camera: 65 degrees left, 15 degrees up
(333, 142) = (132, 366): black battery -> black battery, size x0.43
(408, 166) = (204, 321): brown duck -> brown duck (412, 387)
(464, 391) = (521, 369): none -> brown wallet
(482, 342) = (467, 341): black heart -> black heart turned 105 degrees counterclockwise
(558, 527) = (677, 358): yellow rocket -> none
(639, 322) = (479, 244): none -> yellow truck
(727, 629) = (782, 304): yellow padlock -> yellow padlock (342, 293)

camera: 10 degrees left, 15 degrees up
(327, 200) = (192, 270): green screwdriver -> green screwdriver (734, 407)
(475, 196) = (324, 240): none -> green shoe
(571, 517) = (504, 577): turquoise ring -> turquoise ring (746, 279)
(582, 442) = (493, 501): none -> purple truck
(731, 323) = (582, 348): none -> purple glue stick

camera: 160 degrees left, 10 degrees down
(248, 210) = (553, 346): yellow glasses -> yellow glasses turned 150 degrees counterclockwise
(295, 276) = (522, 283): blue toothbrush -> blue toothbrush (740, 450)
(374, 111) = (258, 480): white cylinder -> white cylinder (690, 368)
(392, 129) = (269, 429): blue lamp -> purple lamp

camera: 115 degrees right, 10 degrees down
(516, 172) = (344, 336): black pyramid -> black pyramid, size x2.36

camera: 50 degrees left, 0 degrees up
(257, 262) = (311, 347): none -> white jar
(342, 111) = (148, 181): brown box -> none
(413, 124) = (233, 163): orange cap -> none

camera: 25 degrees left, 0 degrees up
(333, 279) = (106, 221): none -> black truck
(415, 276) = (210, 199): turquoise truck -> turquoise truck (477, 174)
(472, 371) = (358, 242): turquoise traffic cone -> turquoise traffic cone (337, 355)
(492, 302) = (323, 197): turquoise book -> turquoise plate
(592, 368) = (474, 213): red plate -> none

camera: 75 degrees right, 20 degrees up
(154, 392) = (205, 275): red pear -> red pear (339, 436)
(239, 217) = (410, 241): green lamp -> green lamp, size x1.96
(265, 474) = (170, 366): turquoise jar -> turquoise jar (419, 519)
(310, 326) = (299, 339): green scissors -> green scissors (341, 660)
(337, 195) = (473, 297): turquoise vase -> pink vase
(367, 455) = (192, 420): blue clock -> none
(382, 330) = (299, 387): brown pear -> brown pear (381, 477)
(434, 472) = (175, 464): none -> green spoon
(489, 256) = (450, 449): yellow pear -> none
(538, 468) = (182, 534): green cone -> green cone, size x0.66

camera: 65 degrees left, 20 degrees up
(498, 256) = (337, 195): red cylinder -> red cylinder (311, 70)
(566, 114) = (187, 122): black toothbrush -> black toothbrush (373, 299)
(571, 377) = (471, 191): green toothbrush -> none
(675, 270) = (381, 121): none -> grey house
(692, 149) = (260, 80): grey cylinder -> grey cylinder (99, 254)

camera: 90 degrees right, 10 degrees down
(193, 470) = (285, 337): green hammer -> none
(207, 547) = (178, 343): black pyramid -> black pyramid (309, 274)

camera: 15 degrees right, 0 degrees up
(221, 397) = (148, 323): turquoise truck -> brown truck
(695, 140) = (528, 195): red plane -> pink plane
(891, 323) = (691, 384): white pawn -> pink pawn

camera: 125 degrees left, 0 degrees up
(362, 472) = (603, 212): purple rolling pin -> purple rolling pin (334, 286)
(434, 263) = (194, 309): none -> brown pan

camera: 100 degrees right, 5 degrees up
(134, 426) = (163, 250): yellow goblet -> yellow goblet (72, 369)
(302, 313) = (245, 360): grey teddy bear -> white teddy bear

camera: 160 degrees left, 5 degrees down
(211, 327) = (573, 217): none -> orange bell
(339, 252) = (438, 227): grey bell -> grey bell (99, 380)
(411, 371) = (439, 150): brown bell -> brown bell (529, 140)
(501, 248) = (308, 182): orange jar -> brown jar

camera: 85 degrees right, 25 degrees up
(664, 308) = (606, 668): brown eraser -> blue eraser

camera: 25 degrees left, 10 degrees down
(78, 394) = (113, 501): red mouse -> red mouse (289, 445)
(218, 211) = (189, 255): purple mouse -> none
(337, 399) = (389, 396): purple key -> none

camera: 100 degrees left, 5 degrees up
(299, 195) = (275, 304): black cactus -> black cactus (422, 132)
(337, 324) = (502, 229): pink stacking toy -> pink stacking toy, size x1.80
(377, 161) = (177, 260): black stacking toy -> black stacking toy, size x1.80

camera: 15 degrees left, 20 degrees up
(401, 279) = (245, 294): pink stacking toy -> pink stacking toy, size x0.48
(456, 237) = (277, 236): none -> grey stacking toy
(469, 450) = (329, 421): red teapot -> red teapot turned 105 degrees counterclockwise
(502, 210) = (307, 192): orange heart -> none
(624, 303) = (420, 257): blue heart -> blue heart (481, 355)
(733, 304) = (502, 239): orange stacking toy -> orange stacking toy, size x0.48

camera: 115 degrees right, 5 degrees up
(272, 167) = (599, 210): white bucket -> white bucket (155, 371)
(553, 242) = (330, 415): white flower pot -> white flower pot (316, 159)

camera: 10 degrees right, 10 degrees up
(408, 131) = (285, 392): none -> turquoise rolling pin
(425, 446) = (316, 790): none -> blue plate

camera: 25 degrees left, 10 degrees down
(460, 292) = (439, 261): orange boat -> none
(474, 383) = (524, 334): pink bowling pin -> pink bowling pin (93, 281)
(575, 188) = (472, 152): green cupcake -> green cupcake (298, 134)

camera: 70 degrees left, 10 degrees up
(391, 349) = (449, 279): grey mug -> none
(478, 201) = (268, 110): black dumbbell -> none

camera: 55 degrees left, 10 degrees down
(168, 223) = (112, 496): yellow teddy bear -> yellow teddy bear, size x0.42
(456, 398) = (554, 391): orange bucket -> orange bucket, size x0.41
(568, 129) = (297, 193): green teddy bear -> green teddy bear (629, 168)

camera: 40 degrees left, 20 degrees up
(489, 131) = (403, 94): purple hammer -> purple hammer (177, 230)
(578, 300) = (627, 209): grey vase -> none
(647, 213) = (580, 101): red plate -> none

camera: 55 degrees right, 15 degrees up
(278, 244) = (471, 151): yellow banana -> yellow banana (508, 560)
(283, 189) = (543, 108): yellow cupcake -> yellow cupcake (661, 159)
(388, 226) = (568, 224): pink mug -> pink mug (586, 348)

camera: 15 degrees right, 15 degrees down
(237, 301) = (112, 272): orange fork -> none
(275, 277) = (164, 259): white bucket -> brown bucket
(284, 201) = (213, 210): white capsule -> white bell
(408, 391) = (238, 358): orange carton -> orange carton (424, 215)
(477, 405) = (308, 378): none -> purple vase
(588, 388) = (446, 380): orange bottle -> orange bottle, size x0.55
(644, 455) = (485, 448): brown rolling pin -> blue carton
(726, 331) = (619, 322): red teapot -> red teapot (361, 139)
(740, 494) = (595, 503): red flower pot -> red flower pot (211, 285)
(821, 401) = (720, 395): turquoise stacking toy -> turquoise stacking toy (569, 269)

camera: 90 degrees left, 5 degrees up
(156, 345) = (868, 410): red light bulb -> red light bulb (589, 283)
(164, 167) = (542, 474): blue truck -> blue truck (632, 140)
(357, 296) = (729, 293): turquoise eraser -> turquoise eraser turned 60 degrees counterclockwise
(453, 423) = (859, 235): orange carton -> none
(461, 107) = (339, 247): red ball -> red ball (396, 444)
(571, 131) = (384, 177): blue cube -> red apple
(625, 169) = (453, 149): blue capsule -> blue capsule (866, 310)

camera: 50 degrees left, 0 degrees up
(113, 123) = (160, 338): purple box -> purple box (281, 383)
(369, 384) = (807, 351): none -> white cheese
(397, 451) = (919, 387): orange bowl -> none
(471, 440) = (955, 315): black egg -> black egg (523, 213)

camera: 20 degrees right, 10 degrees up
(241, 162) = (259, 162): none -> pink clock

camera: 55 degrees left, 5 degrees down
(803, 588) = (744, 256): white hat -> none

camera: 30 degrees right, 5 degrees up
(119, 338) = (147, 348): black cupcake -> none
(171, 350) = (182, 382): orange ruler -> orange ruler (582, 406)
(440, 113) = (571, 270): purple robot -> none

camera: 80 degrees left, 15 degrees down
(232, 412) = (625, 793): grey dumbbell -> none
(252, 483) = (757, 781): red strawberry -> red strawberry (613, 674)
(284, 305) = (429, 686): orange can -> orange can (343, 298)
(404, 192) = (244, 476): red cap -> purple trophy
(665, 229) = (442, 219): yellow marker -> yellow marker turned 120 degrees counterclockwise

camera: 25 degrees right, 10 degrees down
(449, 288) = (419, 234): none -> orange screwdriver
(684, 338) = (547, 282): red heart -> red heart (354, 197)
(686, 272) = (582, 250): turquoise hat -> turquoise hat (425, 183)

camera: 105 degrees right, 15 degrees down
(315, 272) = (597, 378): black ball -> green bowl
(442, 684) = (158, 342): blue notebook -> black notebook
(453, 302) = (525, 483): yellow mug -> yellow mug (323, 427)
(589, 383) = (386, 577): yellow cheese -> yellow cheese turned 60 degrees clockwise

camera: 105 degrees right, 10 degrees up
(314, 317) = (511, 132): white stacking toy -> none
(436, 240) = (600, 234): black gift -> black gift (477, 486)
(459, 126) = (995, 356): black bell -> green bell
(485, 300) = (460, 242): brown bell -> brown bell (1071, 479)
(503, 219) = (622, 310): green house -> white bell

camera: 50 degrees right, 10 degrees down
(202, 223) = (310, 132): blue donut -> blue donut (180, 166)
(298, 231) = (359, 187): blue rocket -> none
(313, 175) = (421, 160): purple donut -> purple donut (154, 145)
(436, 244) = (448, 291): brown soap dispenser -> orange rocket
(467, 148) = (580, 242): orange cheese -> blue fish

═══

## [REQUIREMENT]
Given the data above, transcribe exactly the lines from the one containing "(369, 384) = (807, 351): none -> white cheese" down to the one containing "(436, 244) = (448, 291): brown", and no others.

## [REPLY]
(369, 384) = (807, 351): none -> white cheese
(397, 451) = (919, 387): orange bowl -> none
(471, 440) = (955, 315): black egg -> black egg (523, 213)

camera: 20 degrees right, 10 degrees up
(241, 162) = (259, 162): none -> pink clock

camera: 55 degrees left, 5 degrees down
(803, 588) = (744, 256): white hat -> none

camera: 30 degrees right, 5 degrees up
(119, 338) = (147, 348): black cupcake -> none
(171, 350) = (182, 382): orange ruler -> orange ruler (582, 406)
(440, 113) = (571, 270): purple robot -> none

camera: 80 degrees left, 15 degrees down
(232, 412) = (625, 793): grey dumbbell -> none
(252, 483) = (757, 781): red strawberry -> red strawberry (613, 674)
(284, 305) = (429, 686): orange can -> orange can (343, 298)
(404, 192) = (244, 476): red cap -> purple trophy
(665, 229) = (442, 219): yellow marker -> yellow marker turned 120 degrees counterclockwise

camera: 25 degrees right, 10 degrees down
(449, 288) = (419, 234): none -> orange screwdriver
(684, 338) = (547, 282): red heart -> red heart (354, 197)
(686, 272) = (582, 250): turquoise hat -> turquoise hat (425, 183)

camera: 105 degrees right, 15 degrees down
(315, 272) = (597, 378): black ball -> green bowl
(442, 684) = (158, 342): blue notebook -> black notebook
(453, 302) = (525, 483): yellow mug -> yellow mug (323, 427)
(589, 383) = (386, 577): yellow cheese -> yellow cheese turned 60 degrees clockwise

camera: 105 degrees right, 10 degrees up
(314, 317) = (511, 132): white stacking toy -> none
(436, 240) = (600, 234): black gift -> black gift (477, 486)
(459, 126) = (995, 356): black bell -> green bell
(485, 300) = (460, 242): brown bell -> brown bell (1071, 479)
(503, 219) = (622, 310): green house -> white bell

camera: 50 degrees right, 10 degrees down
(202, 223) = (310, 132): blue donut -> blue donut (180, 166)
(298, 231) = (359, 187): blue rocket -> none
(313, 175) = (421, 160): purple donut -> purple donut (154, 145)
(436, 244) = (448, 291): brown soap dispenser -> orange rocket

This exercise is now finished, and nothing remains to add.